YOUR INSTRUCTIONS :: Where a line of the data holds the word "brown", copy that line.

STUDY MATERIAL ::
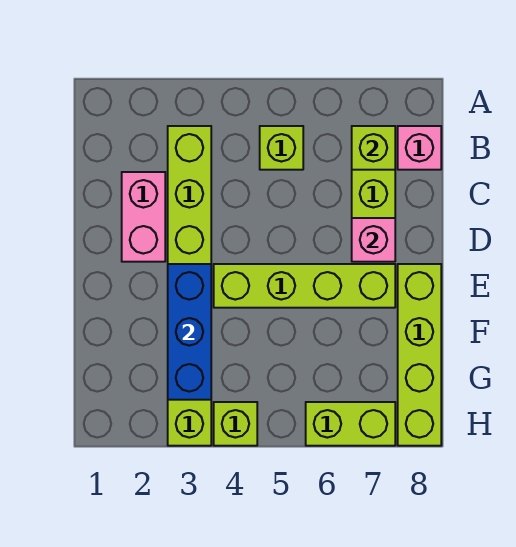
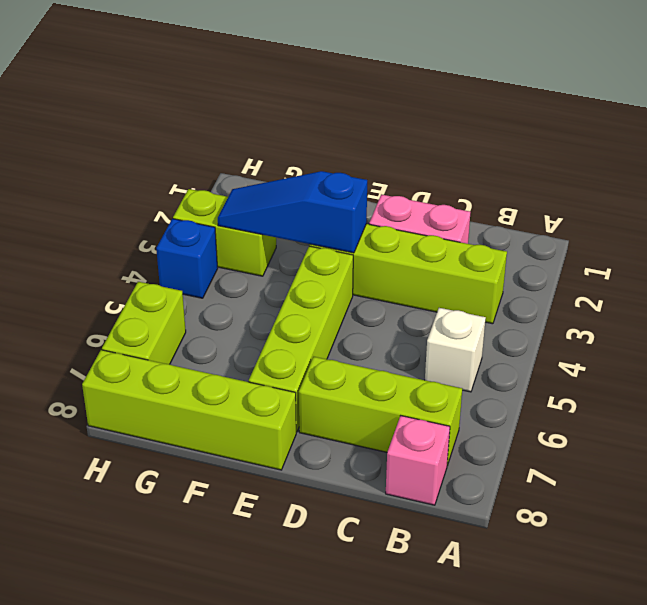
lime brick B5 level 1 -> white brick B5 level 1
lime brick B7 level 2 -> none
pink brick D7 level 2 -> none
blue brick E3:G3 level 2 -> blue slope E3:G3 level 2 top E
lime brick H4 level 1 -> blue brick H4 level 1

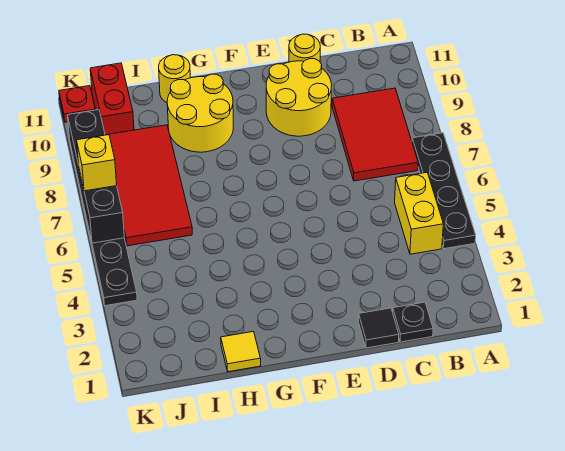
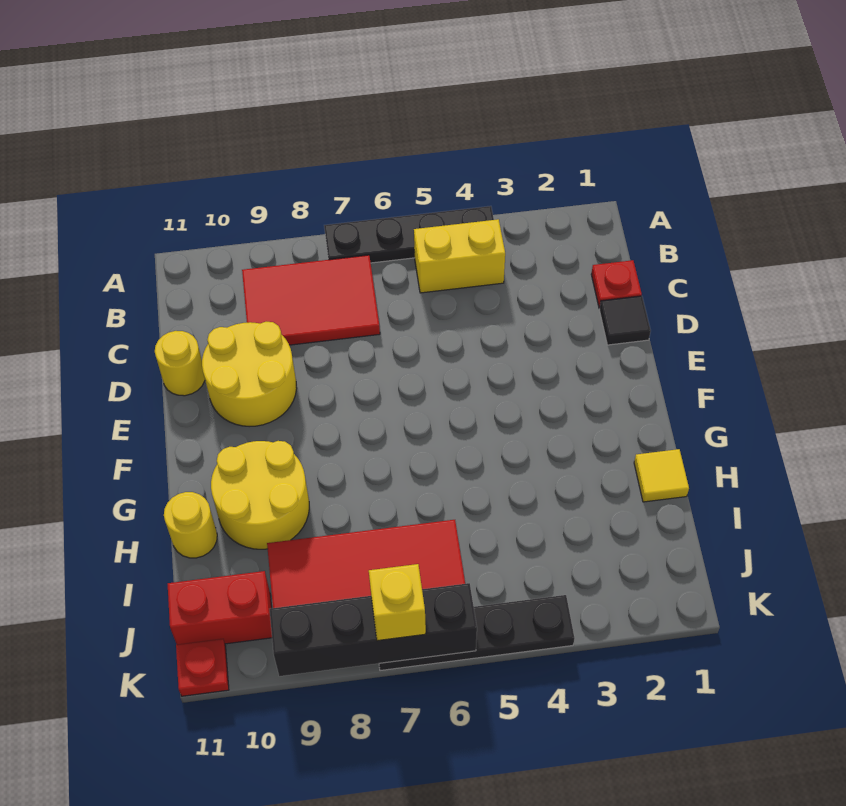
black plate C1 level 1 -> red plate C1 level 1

---

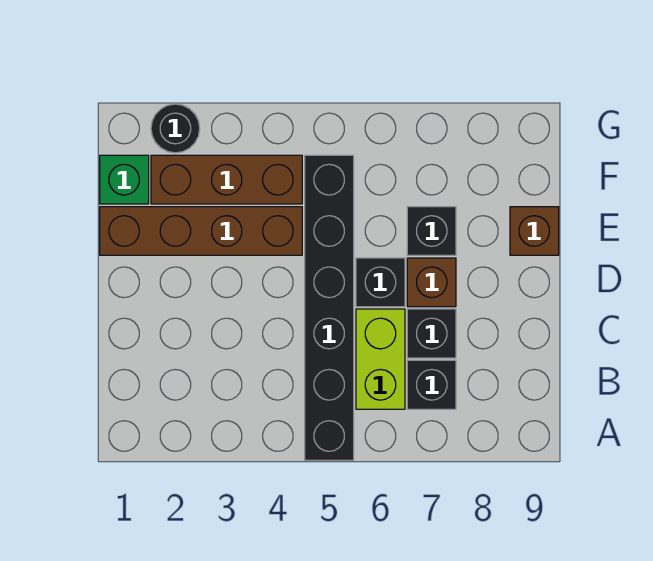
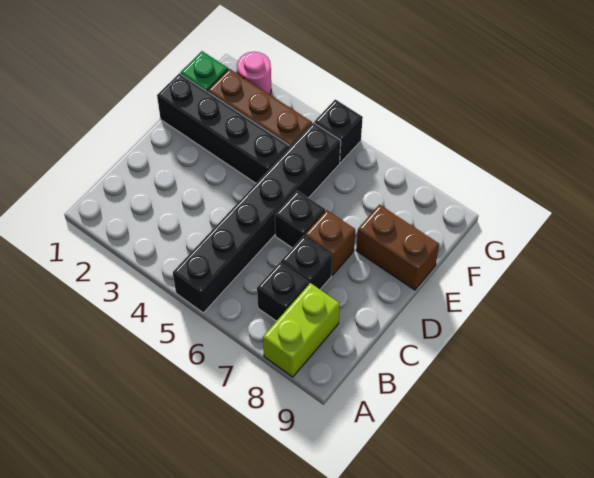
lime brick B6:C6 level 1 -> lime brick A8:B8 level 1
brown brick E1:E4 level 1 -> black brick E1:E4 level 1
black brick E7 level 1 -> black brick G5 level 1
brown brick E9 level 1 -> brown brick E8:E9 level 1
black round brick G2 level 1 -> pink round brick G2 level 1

...

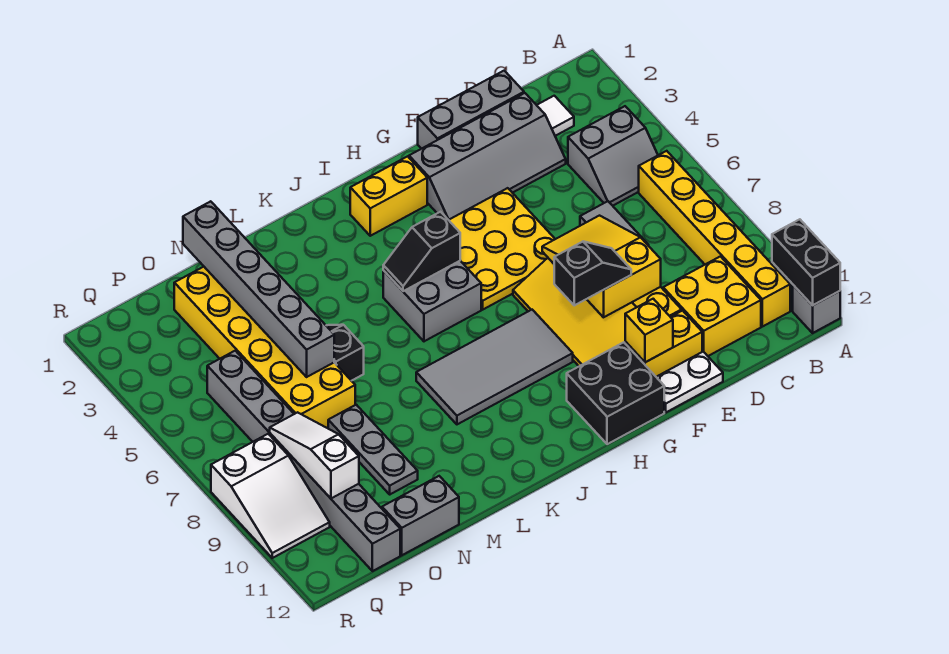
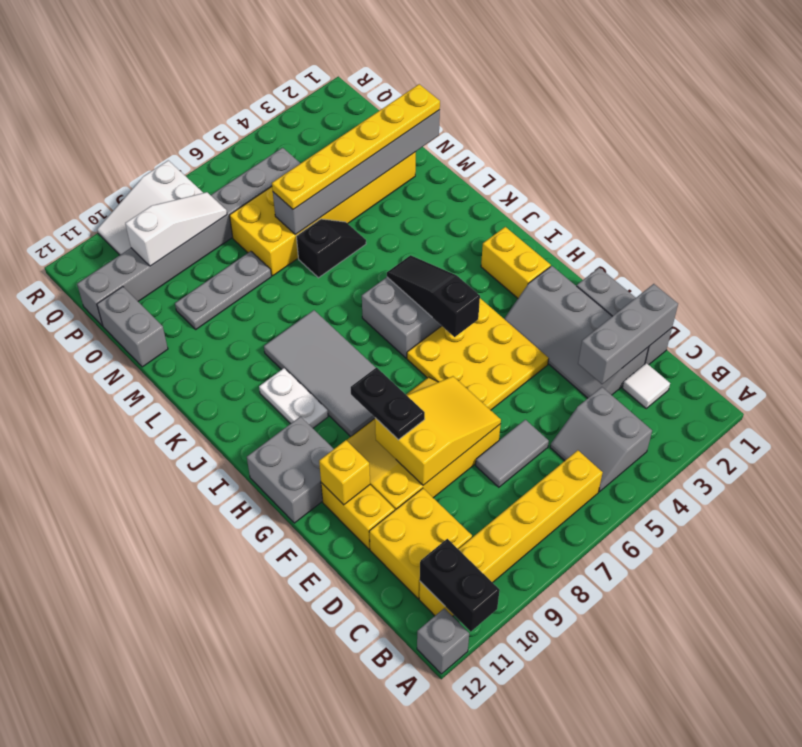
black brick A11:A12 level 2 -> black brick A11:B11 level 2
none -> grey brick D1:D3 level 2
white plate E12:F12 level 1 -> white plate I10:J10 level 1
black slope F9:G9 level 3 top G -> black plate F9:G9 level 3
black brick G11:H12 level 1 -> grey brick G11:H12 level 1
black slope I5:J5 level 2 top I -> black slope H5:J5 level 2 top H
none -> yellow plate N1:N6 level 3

FINISHED TASK ::
brown brick E1:E4 level 1 -> black brick E1:E4 level 1
brown brick E9 level 1 -> brown brick E8:E9 level 1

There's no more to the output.